*** SUPPLIED INFORMATION ***

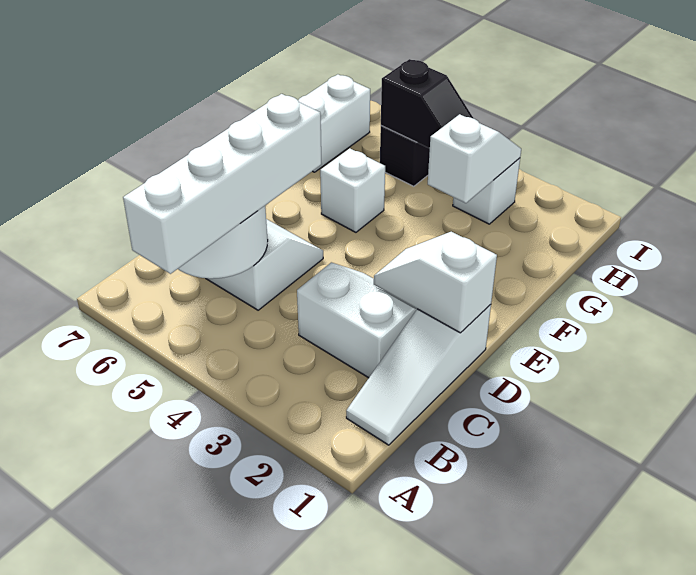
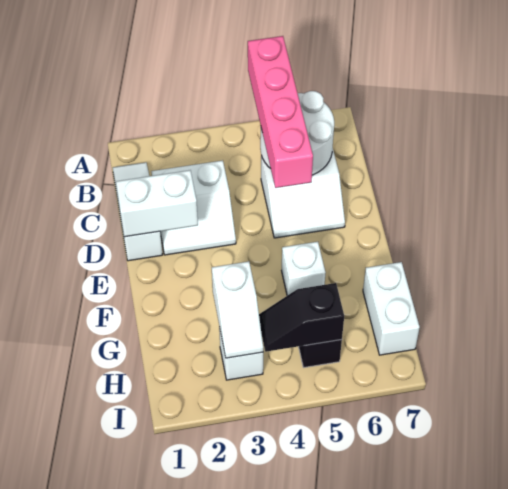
white brick A5:D5 level 3 -> pink brick A5:D5 level 3
white slope D1:D2 level 2 top 1 -> white brick D1:D2 level 2

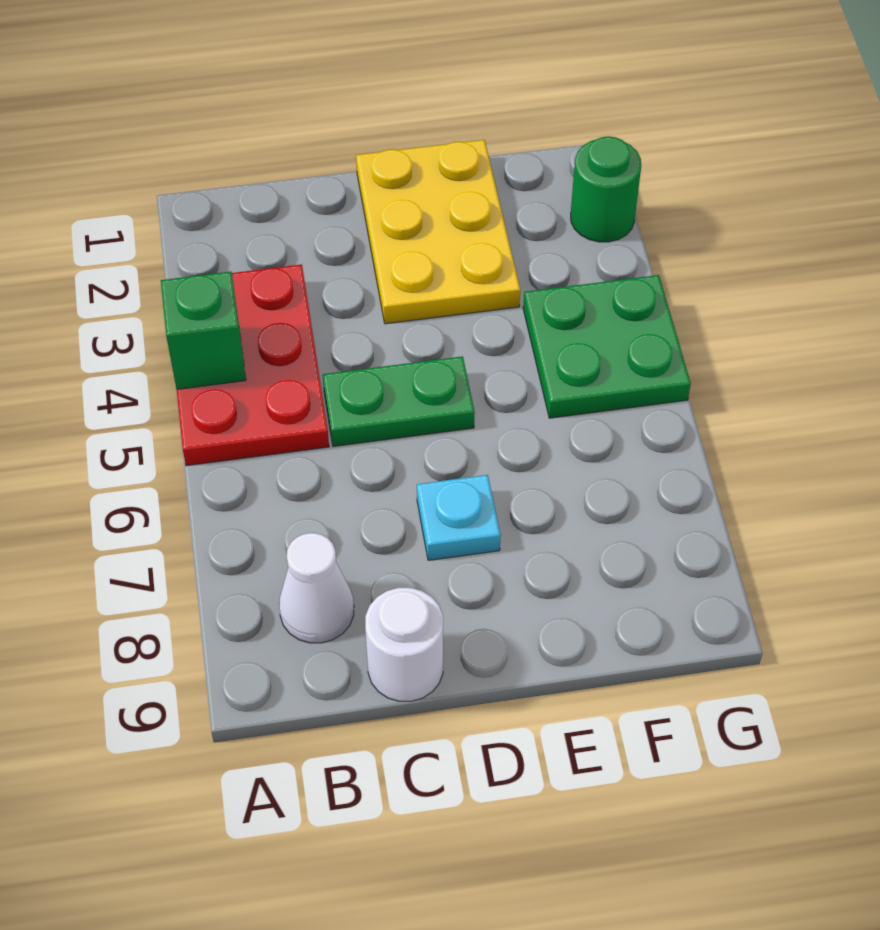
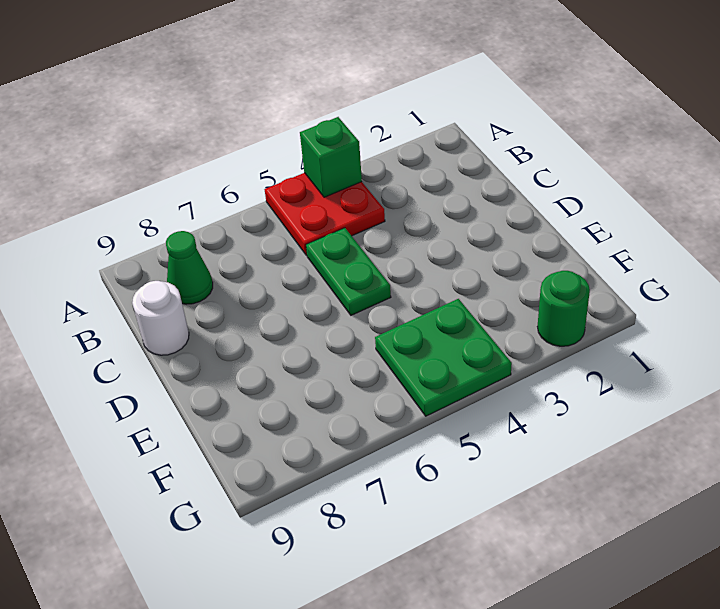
red plate A3:B5 level 1 -> red plate A4:B5 level 1
white cone B8 level 1 -> green cone B8 level 1
yellow plate D1:E3 level 1 -> none
cyan plate D7 level 1 -> none

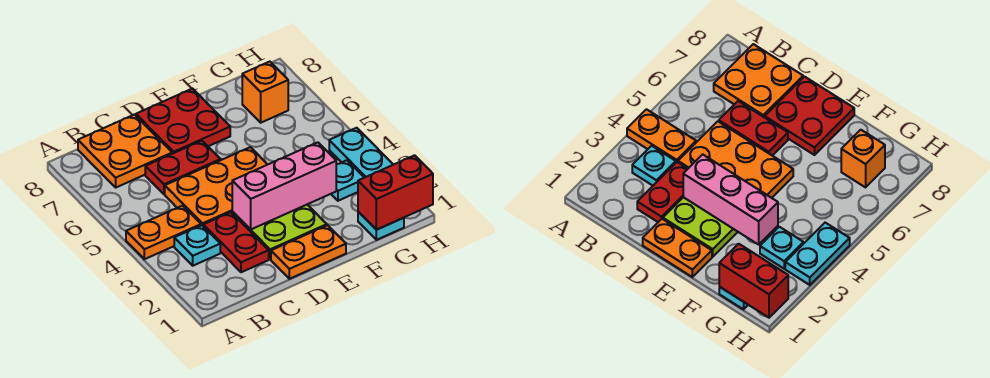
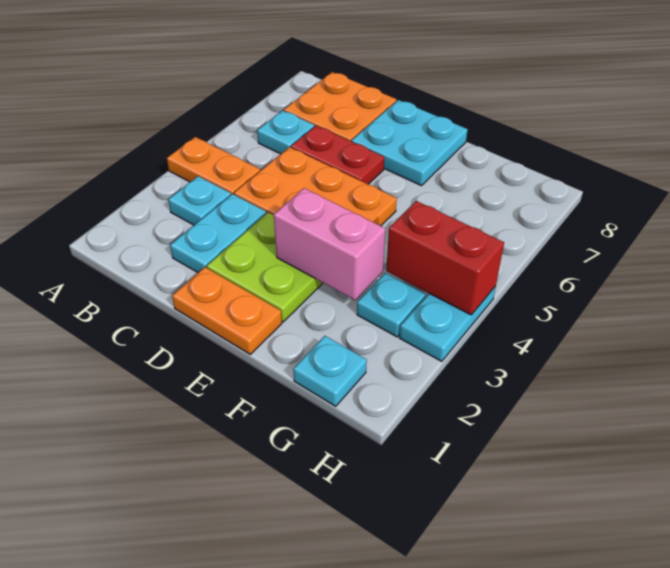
none -> cyan plate B6 level 1
red plate C2:C3 level 1 -> cyan plate C2:C3 level 1
pink brick D3:F3 level 2 -> pink brick E3:F3 level 2
red plate D7:E8 level 1 -> cyan plate D7:E8 level 1
red brick G1:H1 level 2 -> red brick G4:H4 level 2
orange brick G7 level 1 -> none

*** End of SUPPLIED INFORMATION ***

Scan the entries above for the word "white" and collect each line holding it.

▶ PROBLEM SOLUTION:
white brick A5:D5 level 3 -> pink brick A5:D5 level 3
white slope D1:D2 level 2 top 1 -> white brick D1:D2 level 2
white cone B8 level 1 -> green cone B8 level 1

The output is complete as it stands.